#### Problem details:
An exact reprint of the whole listing is what the answer must contain.

#### Data excerpts:
--*--
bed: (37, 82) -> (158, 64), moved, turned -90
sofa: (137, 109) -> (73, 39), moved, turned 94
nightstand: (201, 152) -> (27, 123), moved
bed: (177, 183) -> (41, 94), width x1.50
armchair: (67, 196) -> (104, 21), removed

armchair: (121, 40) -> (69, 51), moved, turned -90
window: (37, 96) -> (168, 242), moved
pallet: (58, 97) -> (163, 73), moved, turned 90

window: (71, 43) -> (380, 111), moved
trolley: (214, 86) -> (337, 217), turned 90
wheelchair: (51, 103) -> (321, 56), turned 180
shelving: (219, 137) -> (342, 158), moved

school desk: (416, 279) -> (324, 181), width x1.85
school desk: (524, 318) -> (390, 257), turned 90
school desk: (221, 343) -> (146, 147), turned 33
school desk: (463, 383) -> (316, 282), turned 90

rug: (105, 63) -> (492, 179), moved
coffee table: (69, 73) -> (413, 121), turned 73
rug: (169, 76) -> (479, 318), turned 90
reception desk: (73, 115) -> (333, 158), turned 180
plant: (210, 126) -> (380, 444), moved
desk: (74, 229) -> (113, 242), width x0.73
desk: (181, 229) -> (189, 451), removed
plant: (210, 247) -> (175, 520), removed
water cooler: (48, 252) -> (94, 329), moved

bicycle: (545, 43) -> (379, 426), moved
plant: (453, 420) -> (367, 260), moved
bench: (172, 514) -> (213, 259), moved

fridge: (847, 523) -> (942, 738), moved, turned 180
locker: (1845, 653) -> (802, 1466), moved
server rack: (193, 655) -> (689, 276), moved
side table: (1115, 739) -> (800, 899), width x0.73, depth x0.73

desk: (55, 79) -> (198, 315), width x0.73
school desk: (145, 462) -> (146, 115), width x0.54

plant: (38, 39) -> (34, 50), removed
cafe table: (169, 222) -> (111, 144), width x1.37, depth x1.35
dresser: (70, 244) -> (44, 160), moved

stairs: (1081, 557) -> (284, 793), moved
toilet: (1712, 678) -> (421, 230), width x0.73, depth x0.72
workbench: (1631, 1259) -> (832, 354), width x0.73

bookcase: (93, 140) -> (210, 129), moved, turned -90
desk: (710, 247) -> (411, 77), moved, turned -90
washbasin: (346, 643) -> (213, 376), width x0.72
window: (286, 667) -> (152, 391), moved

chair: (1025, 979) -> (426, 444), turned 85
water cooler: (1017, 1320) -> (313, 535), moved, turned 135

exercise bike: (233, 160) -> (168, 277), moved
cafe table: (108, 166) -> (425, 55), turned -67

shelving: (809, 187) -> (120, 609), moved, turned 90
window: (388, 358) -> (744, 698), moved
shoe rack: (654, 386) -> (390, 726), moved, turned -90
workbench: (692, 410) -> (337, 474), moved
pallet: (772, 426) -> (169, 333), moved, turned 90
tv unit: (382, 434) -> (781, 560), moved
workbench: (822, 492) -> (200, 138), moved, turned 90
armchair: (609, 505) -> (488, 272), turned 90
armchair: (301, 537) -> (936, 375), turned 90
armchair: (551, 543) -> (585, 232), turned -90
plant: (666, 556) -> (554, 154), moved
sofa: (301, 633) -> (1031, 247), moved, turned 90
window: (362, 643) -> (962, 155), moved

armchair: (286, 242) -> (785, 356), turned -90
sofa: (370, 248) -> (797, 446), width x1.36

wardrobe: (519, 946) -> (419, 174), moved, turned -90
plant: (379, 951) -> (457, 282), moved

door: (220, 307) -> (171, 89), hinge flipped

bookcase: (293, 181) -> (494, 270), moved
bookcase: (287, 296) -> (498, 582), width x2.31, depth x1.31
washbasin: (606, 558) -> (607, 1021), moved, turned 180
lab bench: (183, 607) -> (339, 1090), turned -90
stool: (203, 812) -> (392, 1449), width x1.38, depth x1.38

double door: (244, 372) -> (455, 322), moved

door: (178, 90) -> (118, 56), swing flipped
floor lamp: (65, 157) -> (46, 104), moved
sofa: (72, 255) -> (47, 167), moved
--*--
#### Answer to the problem:
bed: (37, 82) -> (158, 64), moved, turned -90
sofa: (137, 109) -> (73, 39), moved, turned 94
nightstand: (201, 152) -> (27, 123), moved
bed: (177, 183) -> (41, 94), width x1.50
armchair: (67, 196) -> (104, 21), removed

armchair: (121, 40) -> (69, 51), moved, turned -90
window: (37, 96) -> (168, 242), moved
pallet: (58, 97) -> (163, 73), moved, turned 90

window: (71, 43) -> (380, 111), moved
trolley: (214, 86) -> (337, 217), turned 90
wheelchair: (51, 103) -> (321, 56), turned 180
shelving: (219, 137) -> (342, 158), moved

school desk: (416, 279) -> (324, 181), width x1.85
school desk: (524, 318) -> (390, 257), turned 90
school desk: (221, 343) -> (146, 147), turned 33
school desk: (463, 383) -> (316, 282), turned 90

rug: (105, 63) -> (492, 179), moved
coffee table: (69, 73) -> (413, 121), turned 73
rug: (169, 76) -> (479, 318), turned 90
reception desk: (73, 115) -> (333, 158), turned 180
plant: (210, 126) -> (380, 444), moved
desk: (74, 229) -> (113, 242), width x0.73
desk: (181, 229) -> (189, 451), removed
plant: (210, 247) -> (175, 520), removed
water cooler: (48, 252) -> (94, 329), moved

bicycle: (545, 43) -> (379, 426), moved
plant: (453, 420) -> (367, 260), moved
bench: (172, 514) -> (213, 259), moved

fridge: (847, 523) -> (942, 738), moved, turned 180
locker: (1845, 653) -> (802, 1466), moved
server rack: (193, 655) -> (689, 276), moved
side table: (1115, 739) -> (800, 899), width x0.73, depth x0.73

desk: (55, 79) -> (198, 315), width x0.73
school desk: (145, 462) -> (146, 115), width x0.54

plant: (38, 39) -> (34, 50), removed
cafe table: (169, 222) -> (111, 144), width x1.37, depth x1.35
dresser: (70, 244) -> (44, 160), moved

stairs: (1081, 557) -> (284, 793), moved
toilet: (1712, 678) -> (421, 230), width x0.73, depth x0.72
workbench: (1631, 1259) -> (832, 354), width x0.73

bookcase: (93, 140) -> (210, 129), moved, turned -90
desk: (710, 247) -> (411, 77), moved, turned -90
washbasin: (346, 643) -> (213, 376), width x0.72
window: (286, 667) -> (152, 391), moved

chair: (1025, 979) -> (426, 444), turned 85
water cooler: (1017, 1320) -> (313, 535), moved, turned 135

exercise bike: (233, 160) -> (168, 277), moved
cafe table: (108, 166) -> (425, 55), turned -67

shelving: (809, 187) -> (120, 609), moved, turned 90
window: (388, 358) -> (744, 698), moved
shoe rack: (654, 386) -> (390, 726), moved, turned -90
workbench: (692, 410) -> (337, 474), moved
pallet: (772, 426) -> (169, 333), moved, turned 90
tv unit: (382, 434) -> (781, 560), moved
workbench: (822, 492) -> (200, 138), moved, turned 90
armchair: (609, 505) -> (488, 272), turned 90
armchair: (301, 537) -> (936, 375), turned 90
armchair: (551, 543) -> (585, 232), turned -90
plant: (666, 556) -> (554, 154), moved
sofa: (301, 633) -> (1031, 247), moved, turned 90
window: (362, 643) -> (962, 155), moved

armchair: (286, 242) -> (785, 356), turned -90
sofa: (370, 248) -> (797, 446), width x1.36

wardrobe: (519, 946) -> (419, 174), moved, turned -90
plant: (379, 951) -> (457, 282), moved

door: (220, 307) -> (171, 89), hinge flipped

bookcase: (293, 181) -> (494, 270), moved
bookcase: (287, 296) -> (498, 582), width x2.31, depth x1.31
washbasin: (606, 558) -> (607, 1021), moved, turned 180
lab bench: (183, 607) -> (339, 1090), turned -90
stool: (203, 812) -> (392, 1449), width x1.38, depth x1.38

double door: (244, 372) -> (455, 322), moved

door: (178, 90) -> (118, 56), swing flipped
floor lamp: (65, 157) -> (46, 104), moved
sofa: (72, 255) -> (47, 167), moved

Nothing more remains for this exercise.